▸ Exercise requirements: Could you write out the data that follows, exactly and in full?

● ● ● ● ●

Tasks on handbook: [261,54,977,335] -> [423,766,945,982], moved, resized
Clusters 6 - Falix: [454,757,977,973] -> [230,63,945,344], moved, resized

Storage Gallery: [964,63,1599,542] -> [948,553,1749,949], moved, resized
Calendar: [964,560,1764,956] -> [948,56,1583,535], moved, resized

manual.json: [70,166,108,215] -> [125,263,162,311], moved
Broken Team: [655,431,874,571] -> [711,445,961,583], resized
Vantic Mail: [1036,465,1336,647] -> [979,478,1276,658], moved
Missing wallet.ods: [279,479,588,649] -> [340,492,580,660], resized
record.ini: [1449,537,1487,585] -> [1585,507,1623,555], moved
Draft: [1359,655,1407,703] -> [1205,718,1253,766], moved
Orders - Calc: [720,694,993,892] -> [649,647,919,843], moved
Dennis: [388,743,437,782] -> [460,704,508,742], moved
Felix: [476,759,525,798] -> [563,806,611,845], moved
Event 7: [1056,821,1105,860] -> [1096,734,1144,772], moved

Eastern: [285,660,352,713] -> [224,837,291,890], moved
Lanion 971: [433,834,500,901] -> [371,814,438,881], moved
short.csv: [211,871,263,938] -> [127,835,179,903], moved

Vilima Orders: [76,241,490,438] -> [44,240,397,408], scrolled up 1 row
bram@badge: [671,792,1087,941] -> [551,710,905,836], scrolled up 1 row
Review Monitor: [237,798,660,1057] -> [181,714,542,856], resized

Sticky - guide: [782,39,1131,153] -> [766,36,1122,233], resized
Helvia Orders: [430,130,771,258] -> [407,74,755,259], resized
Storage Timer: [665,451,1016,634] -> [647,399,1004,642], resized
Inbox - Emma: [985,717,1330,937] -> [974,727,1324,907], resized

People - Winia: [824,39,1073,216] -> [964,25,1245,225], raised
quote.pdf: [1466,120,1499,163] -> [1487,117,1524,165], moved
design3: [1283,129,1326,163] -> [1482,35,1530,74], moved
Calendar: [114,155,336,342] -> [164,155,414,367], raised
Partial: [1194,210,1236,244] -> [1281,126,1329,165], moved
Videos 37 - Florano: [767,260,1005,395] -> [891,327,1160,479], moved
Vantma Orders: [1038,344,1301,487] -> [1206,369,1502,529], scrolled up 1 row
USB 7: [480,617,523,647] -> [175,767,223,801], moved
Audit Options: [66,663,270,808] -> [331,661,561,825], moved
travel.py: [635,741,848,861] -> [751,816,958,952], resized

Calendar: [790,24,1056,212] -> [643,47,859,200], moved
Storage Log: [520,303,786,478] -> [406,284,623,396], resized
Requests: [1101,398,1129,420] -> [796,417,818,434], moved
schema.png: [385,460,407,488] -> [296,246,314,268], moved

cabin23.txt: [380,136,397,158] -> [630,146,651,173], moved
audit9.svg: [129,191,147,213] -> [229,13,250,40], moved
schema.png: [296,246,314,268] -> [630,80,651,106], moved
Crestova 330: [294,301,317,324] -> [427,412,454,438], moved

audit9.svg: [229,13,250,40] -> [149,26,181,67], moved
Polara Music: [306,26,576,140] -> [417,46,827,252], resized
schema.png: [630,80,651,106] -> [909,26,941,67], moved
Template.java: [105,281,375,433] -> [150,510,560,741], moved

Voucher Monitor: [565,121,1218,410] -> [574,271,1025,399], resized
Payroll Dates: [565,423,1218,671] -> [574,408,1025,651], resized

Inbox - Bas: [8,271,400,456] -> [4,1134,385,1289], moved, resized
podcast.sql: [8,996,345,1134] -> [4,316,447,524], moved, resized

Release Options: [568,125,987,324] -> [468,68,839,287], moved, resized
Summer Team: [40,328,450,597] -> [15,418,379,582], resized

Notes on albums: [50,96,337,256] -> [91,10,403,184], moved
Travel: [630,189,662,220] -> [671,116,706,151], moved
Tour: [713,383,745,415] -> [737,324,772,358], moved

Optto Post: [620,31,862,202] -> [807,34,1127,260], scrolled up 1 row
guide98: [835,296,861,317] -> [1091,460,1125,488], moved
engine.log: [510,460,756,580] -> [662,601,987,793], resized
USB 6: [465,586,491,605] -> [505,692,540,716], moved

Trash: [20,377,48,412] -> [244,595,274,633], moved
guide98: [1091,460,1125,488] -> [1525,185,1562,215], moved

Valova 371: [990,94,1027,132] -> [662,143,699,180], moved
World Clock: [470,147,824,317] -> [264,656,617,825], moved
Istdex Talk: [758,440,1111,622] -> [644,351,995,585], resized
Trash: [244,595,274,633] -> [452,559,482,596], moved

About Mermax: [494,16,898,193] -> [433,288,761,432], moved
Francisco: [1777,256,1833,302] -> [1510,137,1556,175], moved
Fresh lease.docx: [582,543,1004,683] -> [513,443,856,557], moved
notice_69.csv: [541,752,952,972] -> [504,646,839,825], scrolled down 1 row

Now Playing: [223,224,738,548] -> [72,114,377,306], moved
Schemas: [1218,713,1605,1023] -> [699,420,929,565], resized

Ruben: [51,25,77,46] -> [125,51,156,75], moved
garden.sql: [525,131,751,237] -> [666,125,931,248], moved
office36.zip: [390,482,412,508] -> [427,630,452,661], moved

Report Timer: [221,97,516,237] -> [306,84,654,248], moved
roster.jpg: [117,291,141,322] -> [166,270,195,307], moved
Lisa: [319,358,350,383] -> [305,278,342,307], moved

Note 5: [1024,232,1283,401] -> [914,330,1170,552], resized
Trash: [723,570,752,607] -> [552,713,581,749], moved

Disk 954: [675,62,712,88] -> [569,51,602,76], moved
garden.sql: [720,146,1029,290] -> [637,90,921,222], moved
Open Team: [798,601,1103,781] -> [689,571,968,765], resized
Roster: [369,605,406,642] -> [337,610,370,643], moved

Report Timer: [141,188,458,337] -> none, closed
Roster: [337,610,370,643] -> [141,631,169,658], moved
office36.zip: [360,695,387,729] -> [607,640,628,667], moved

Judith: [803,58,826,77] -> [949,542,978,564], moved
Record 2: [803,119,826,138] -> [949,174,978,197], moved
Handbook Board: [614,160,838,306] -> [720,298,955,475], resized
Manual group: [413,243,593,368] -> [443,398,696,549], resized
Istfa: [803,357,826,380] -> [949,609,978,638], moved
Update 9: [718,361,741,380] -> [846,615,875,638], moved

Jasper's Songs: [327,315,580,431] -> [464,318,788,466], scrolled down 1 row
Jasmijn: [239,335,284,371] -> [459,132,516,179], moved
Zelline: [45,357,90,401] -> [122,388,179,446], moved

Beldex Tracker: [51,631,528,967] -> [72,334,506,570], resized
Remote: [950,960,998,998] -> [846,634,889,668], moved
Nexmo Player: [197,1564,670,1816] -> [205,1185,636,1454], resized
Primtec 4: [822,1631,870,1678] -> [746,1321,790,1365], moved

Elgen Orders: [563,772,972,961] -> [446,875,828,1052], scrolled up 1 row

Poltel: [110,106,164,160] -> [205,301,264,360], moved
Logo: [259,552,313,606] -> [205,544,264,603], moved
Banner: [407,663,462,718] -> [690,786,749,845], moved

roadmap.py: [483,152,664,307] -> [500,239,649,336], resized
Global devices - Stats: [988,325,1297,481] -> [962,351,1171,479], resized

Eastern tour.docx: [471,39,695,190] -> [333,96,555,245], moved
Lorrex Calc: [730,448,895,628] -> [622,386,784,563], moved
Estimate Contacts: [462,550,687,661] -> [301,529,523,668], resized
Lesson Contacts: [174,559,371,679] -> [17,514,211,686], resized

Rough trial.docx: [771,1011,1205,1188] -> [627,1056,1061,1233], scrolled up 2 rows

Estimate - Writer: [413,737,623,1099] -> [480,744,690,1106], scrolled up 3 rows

● ● ● ● ●

▸ Written solution:
Tasks on handbook: [261,54,977,335] -> [423,766,945,982], moved, resized
Clusters 6 - Falix: [454,757,977,973] -> [230,63,945,344], moved, resized

Storage Gallery: [964,63,1599,542] -> [948,553,1749,949], moved, resized
Calendar: [964,560,1764,956] -> [948,56,1583,535], moved, resized

manual.json: [70,166,108,215] -> [125,263,162,311], moved
Broken Team: [655,431,874,571] -> [711,445,961,583], resized
Vantic Mail: [1036,465,1336,647] -> [979,478,1276,658], moved
Missing wallet.ods: [279,479,588,649] -> [340,492,580,660], resized
record.ini: [1449,537,1487,585] -> [1585,507,1623,555], moved
Draft: [1359,655,1407,703] -> [1205,718,1253,766], moved
Orders - Calc: [720,694,993,892] -> [649,647,919,843], moved
Dennis: [388,743,437,782] -> [460,704,508,742], moved
Felix: [476,759,525,798] -> [563,806,611,845], moved
Event 7: [1056,821,1105,860] -> [1096,734,1144,772], moved

Eastern: [285,660,352,713] -> [224,837,291,890], moved
Lanion 971: [433,834,500,901] -> [371,814,438,881], moved
short.csv: [211,871,263,938] -> [127,835,179,903], moved

Vilima Orders: [76,241,490,438] -> [44,240,397,408], scrolled up 1 row
bram@badge: [671,792,1087,941] -> [551,710,905,836], scrolled up 1 row
Review Monitor: [237,798,660,1057] -> [181,714,542,856], resized

Sticky - guide: [782,39,1131,153] -> [766,36,1122,233], resized
Helvia Orders: [430,130,771,258] -> [407,74,755,259], resized
Storage Timer: [665,451,1016,634] -> [647,399,1004,642], resized
Inbox - Emma: [985,717,1330,937] -> [974,727,1324,907], resized

People - Winia: [824,39,1073,216] -> [964,25,1245,225], raised
quote.pdf: [1466,120,1499,163] -> [1487,117,1524,165], moved
design3: [1283,129,1326,163] -> [1482,35,1530,74], moved
Calendar: [114,155,336,342] -> [164,155,414,367], raised
Partial: [1194,210,1236,244] -> [1281,126,1329,165], moved
Videos 37 - Florano: [767,260,1005,395] -> [891,327,1160,479], moved
Vantma Orders: [1038,344,1301,487] -> [1206,369,1502,529], scrolled up 1 row
USB 7: [480,617,523,647] -> [175,767,223,801], moved
Audit Options: [66,663,270,808] -> [331,661,561,825], moved
travel.py: [635,741,848,861] -> [751,816,958,952], resized

Calendar: [790,24,1056,212] -> [643,47,859,200], moved
Storage Log: [520,303,786,478] -> [406,284,623,396], resized
Requests: [1101,398,1129,420] -> [796,417,818,434], moved
schema.png: [385,460,407,488] -> [296,246,314,268], moved

cabin23.txt: [380,136,397,158] -> [630,146,651,173], moved
audit9.svg: [129,191,147,213] -> [229,13,250,40], moved
schema.png: [296,246,314,268] -> [630,80,651,106], moved
Crestova 330: [294,301,317,324] -> [427,412,454,438], moved

audit9.svg: [229,13,250,40] -> [149,26,181,67], moved
Polara Music: [306,26,576,140] -> [417,46,827,252], resized
schema.png: [630,80,651,106] -> [909,26,941,67], moved
Template.java: [105,281,375,433] -> [150,510,560,741], moved

Voucher Monitor: [565,121,1218,410] -> [574,271,1025,399], resized
Payroll Dates: [565,423,1218,671] -> [574,408,1025,651], resized

Inbox - Bas: [8,271,400,456] -> [4,1134,385,1289], moved, resized
podcast.sql: [8,996,345,1134] -> [4,316,447,524], moved, resized

Release Options: [568,125,987,324] -> [468,68,839,287], moved, resized
Summer Team: [40,328,450,597] -> [15,418,379,582], resized

Notes on albums: [50,96,337,256] -> [91,10,403,184], moved
Travel: [630,189,662,220] -> [671,116,706,151], moved
Tour: [713,383,745,415] -> [737,324,772,358], moved

Optto Post: [620,31,862,202] -> [807,34,1127,260], scrolled up 1 row
guide98: [835,296,861,317] -> [1091,460,1125,488], moved
engine.log: [510,460,756,580] -> [662,601,987,793], resized
USB 6: [465,586,491,605] -> [505,692,540,716], moved

Trash: [20,377,48,412] -> [244,595,274,633], moved
guide98: [1091,460,1125,488] -> [1525,185,1562,215], moved

Valova 371: [990,94,1027,132] -> [662,143,699,180], moved
World Clock: [470,147,824,317] -> [264,656,617,825], moved
Istdex Talk: [758,440,1111,622] -> [644,351,995,585], resized
Trash: [244,595,274,633] -> [452,559,482,596], moved

About Mermax: [494,16,898,193] -> [433,288,761,432], moved
Francisco: [1777,256,1833,302] -> [1510,137,1556,175], moved
Fresh lease.docx: [582,543,1004,683] -> [513,443,856,557], moved
notice_69.csv: [541,752,952,972] -> [504,646,839,825], scrolled down 1 row

Now Playing: [223,224,738,548] -> [72,114,377,306], moved
Schemas: [1218,713,1605,1023] -> [699,420,929,565], resized

Ruben: [51,25,77,46] -> [125,51,156,75], moved
garden.sql: [525,131,751,237] -> [666,125,931,248], moved
office36.zip: [390,482,412,508] -> [427,630,452,661], moved

Report Timer: [221,97,516,237] -> [306,84,654,248], moved
roster.jpg: [117,291,141,322] -> [166,270,195,307], moved
Lisa: [319,358,350,383] -> [305,278,342,307], moved

Note 5: [1024,232,1283,401] -> [914,330,1170,552], resized
Trash: [723,570,752,607] -> [552,713,581,749], moved

Disk 954: [675,62,712,88] -> [569,51,602,76], moved
garden.sql: [720,146,1029,290] -> [637,90,921,222], moved
Open Team: [798,601,1103,781] -> [689,571,968,765], resized
Roster: [369,605,406,642] -> [337,610,370,643], moved

Report Timer: [141,188,458,337] -> none, closed
Roster: [337,610,370,643] -> [141,631,169,658], moved
office36.zip: [360,695,387,729] -> [607,640,628,667], moved

Judith: [803,58,826,77] -> [949,542,978,564], moved
Record 2: [803,119,826,138] -> [949,174,978,197], moved
Handbook Board: [614,160,838,306] -> [720,298,955,475], resized
Manual group: [413,243,593,368] -> [443,398,696,549], resized
Istfa: [803,357,826,380] -> [949,609,978,638], moved
Update 9: [718,361,741,380] -> [846,615,875,638], moved

Jasper's Songs: [327,315,580,431] -> [464,318,788,466], scrolled down 1 row
Jasmijn: [239,335,284,371] -> [459,132,516,179], moved
Zelline: [45,357,90,401] -> [122,388,179,446], moved

Beldex Tracker: [51,631,528,967] -> [72,334,506,570], resized
Remote: [950,960,998,998] -> [846,634,889,668], moved
Nexmo Player: [197,1564,670,1816] -> [205,1185,636,1454], resized
Primtec 4: [822,1631,870,1678] -> [746,1321,790,1365], moved

Elgen Orders: [563,772,972,961] -> [446,875,828,1052], scrolled up 1 row

Poltel: [110,106,164,160] -> [205,301,264,360], moved
Logo: [259,552,313,606] -> [205,544,264,603], moved
Banner: [407,663,462,718] -> [690,786,749,845], moved

roadmap.py: [483,152,664,307] -> [500,239,649,336], resized
Global devices - Stats: [988,325,1297,481] -> [962,351,1171,479], resized

Eastern tour.docx: [471,39,695,190] -> [333,96,555,245], moved
Lorrex Calc: [730,448,895,628] -> [622,386,784,563], moved
Estimate Contacts: [462,550,687,661] -> [301,529,523,668], resized
Lesson Contacts: [174,559,371,679] -> [17,514,211,686], resized

Rough trial.docx: [771,1011,1205,1188] -> [627,1056,1061,1233], scrolled up 2 rows

Estimate - Writer: [413,737,623,1099] -> [480,744,690,1106], scrolled up 3 rows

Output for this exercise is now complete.